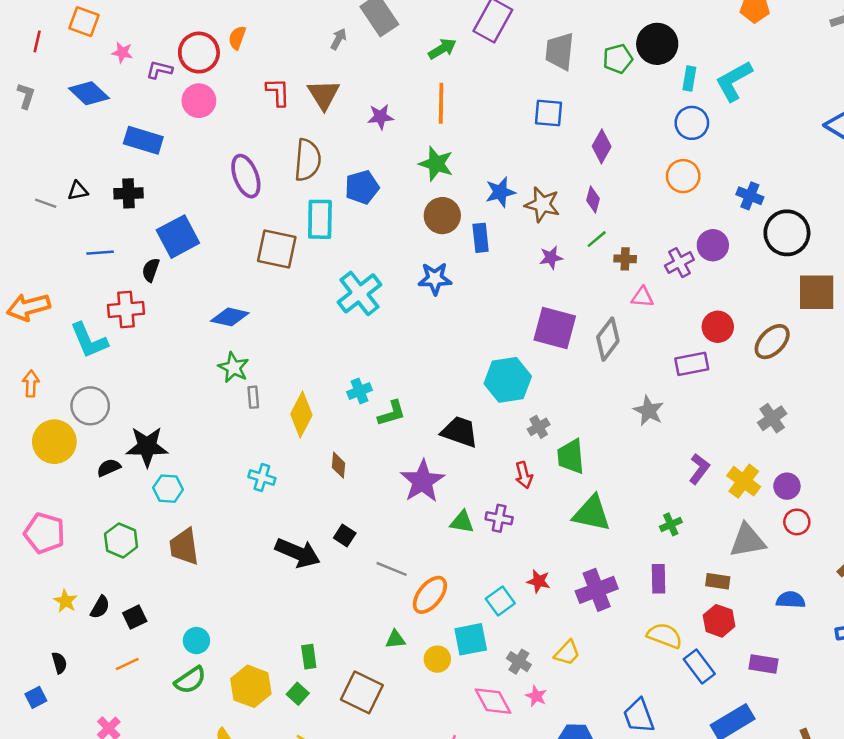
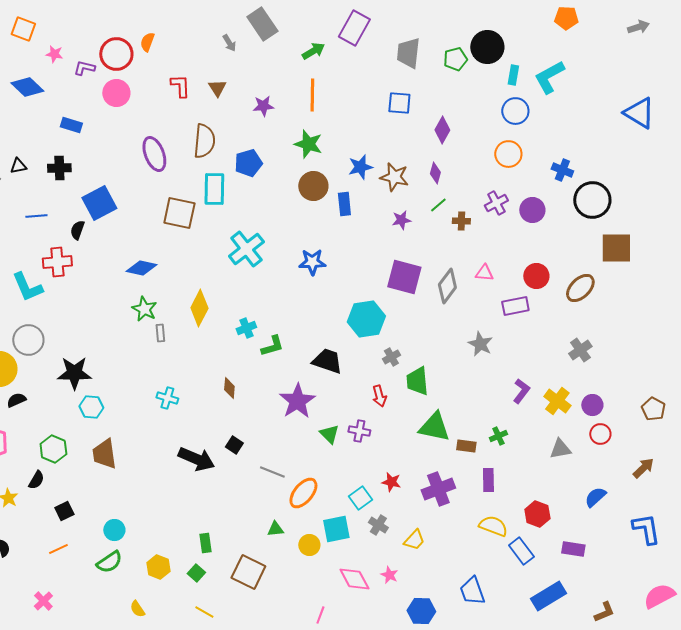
gray arrow: (338, 39) -> (229, 43), turned 120
brown triangle: (324, 95) -> (217, 88), size x0.7
blue rectangle: (143, 140) -> (71, 125), size x0.7
purple cross: (679, 263) -> (496, 203), moved
blue star: (435, 279) -> (312, 262), moved
pink triangle: (642, 297) -> (484, 273), moved
yellow diamond: (301, 414) -> (199, 308), moved
black semicircle: (109, 468) -> (16, 400), moved
green triangle: (462, 522) -> (329, 434), turned 35
gray triangle: (747, 540) -> (560, 449), size x0.7
brown rectangle: (718, 581) -> (466, 446), moved
blue semicircle: (791, 600) -> (595, 497), turned -45
black semicircle: (100, 607) -> (36, 480), moved
gray cross: (519, 662) -> (378, 525), moved
yellow hexagon: (251, 686) -> (158, 567), size x0.7

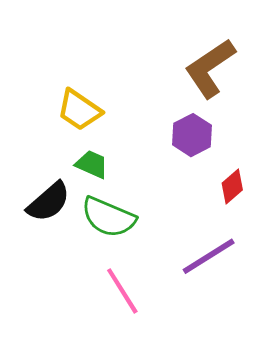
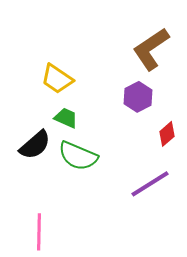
pink line: (122, 291) -> (39, 232), moved, turned 33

────

Action item
This task calls for the lines from the line containing "blue semicircle: (791, 600)" through the end of the listing, set down exactly and only, with pictures omitted.

Answer to this task
blue semicircle: (791, 600) -> (595, 497), turned -45
black semicircle: (100, 607) -> (36, 480), moved
gray cross: (519, 662) -> (378, 525), moved
yellow hexagon: (251, 686) -> (158, 567), size x0.7

pink line: (122, 291) -> (39, 232), moved, turned 33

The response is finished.